▶ [About this exercise]: Restate word for word the entries below, starting with the line with "none -> yellow brick B4:B9 level 1" and continuing through the line with "none -> yellow cone D4 level 3". Include both of those lines and no others.

▶ [Task data]:
▼▼▼

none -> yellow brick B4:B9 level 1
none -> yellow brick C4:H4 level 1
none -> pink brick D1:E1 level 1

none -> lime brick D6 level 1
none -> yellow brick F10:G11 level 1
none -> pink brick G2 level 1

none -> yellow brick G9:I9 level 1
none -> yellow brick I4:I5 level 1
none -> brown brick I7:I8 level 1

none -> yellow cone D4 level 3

▲▲▲
▼▼▼

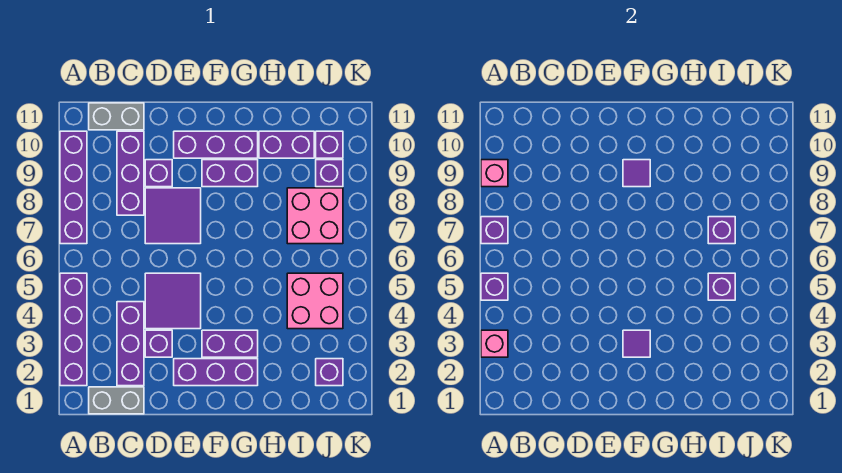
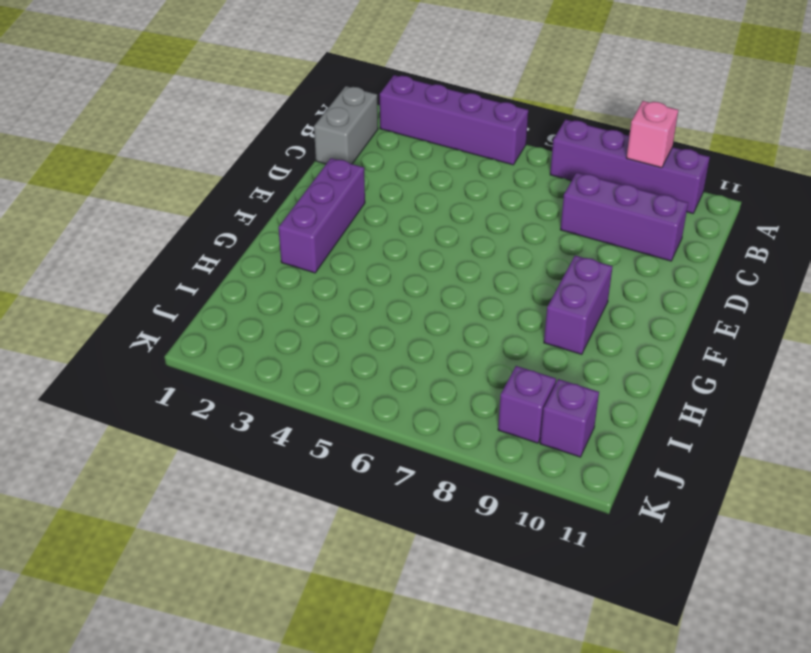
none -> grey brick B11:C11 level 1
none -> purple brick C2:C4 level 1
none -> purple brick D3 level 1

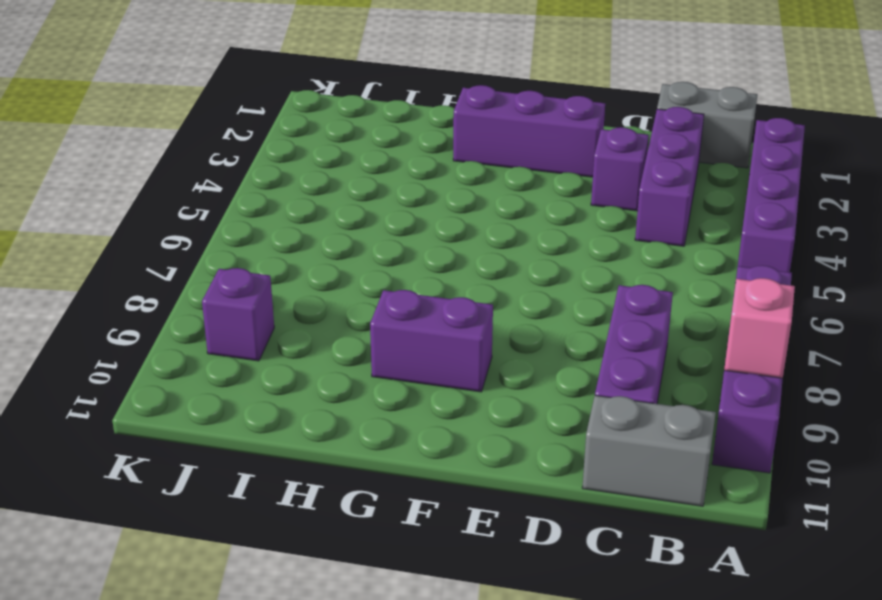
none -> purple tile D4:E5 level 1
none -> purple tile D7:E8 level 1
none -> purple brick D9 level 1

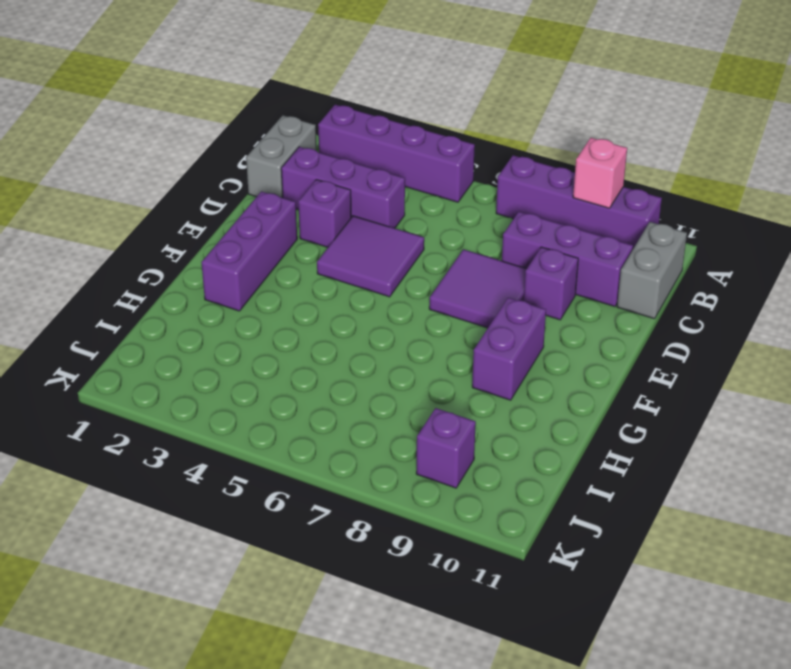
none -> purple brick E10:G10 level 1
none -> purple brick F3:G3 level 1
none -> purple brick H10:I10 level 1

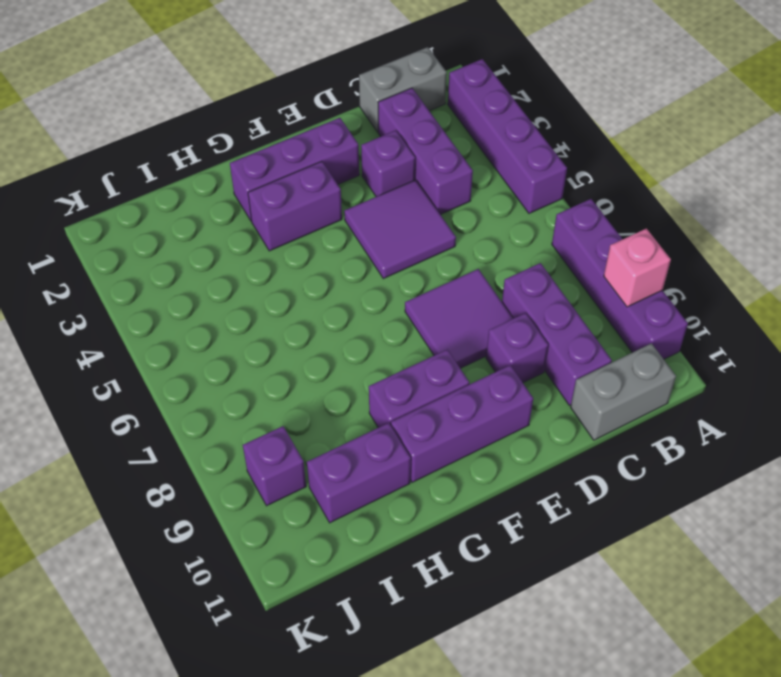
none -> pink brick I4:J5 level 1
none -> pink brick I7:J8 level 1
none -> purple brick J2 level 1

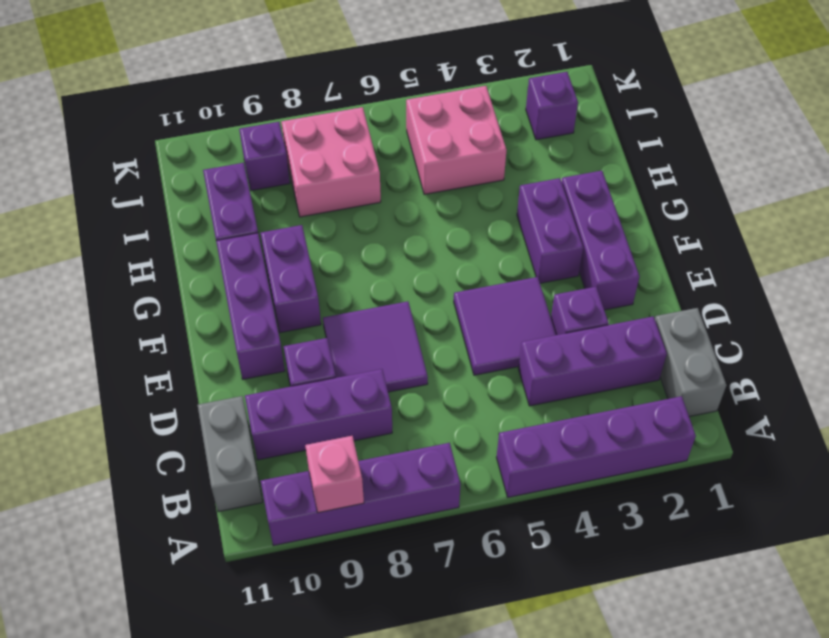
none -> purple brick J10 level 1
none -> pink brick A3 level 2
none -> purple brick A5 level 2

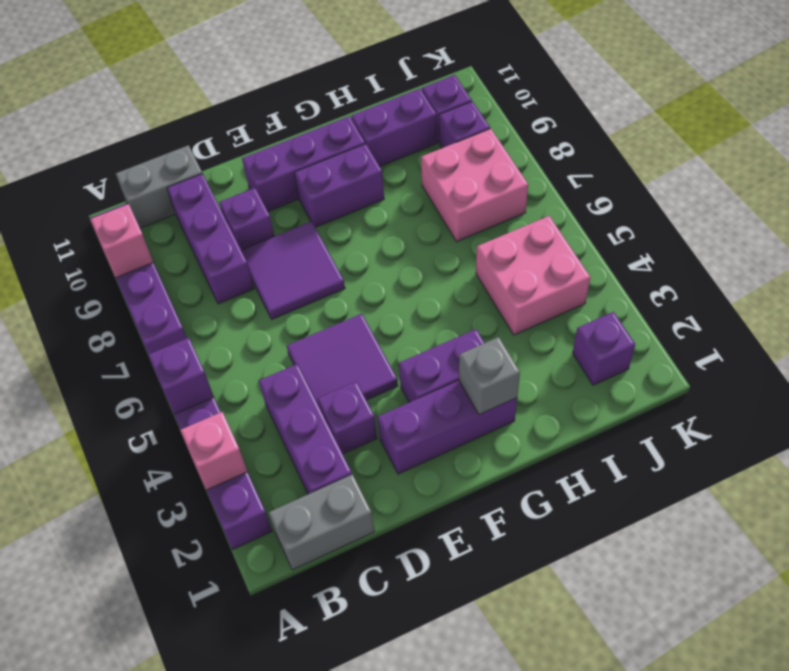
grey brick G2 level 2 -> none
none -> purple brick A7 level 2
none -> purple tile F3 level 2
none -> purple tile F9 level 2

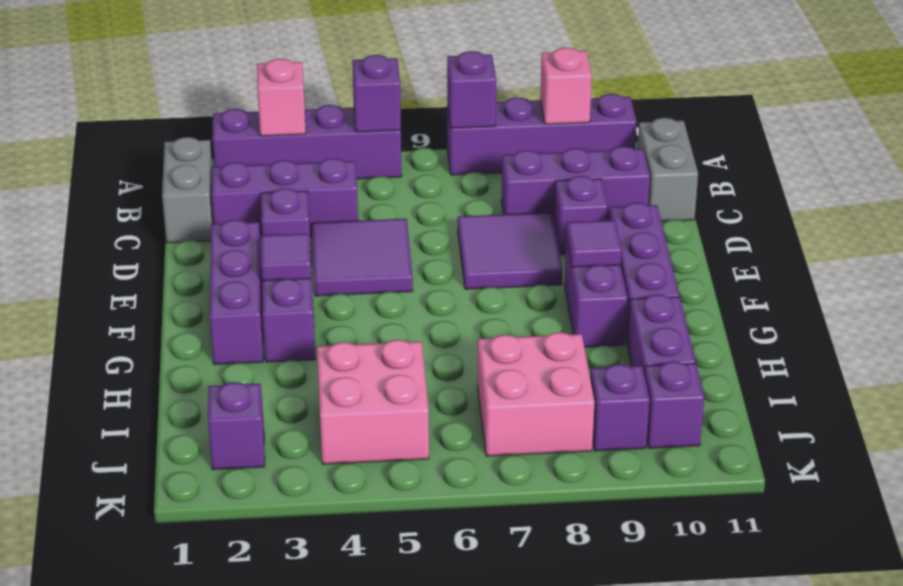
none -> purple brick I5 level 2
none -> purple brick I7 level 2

▲▲▲

▶ [Answer for the task]:
none -> yellow brick B4:B9 level 1
none -> yellow brick C4:H4 level 1
none -> pink brick D1:E1 level 1

none -> lime brick D6 level 1
none -> yellow brick F10:G11 level 1
none -> pink brick G2 level 1

none -> yellow brick G9:I9 level 1
none -> yellow brick I4:I5 level 1
none -> brown brick I7:I8 level 1

none -> yellow cone D4 level 3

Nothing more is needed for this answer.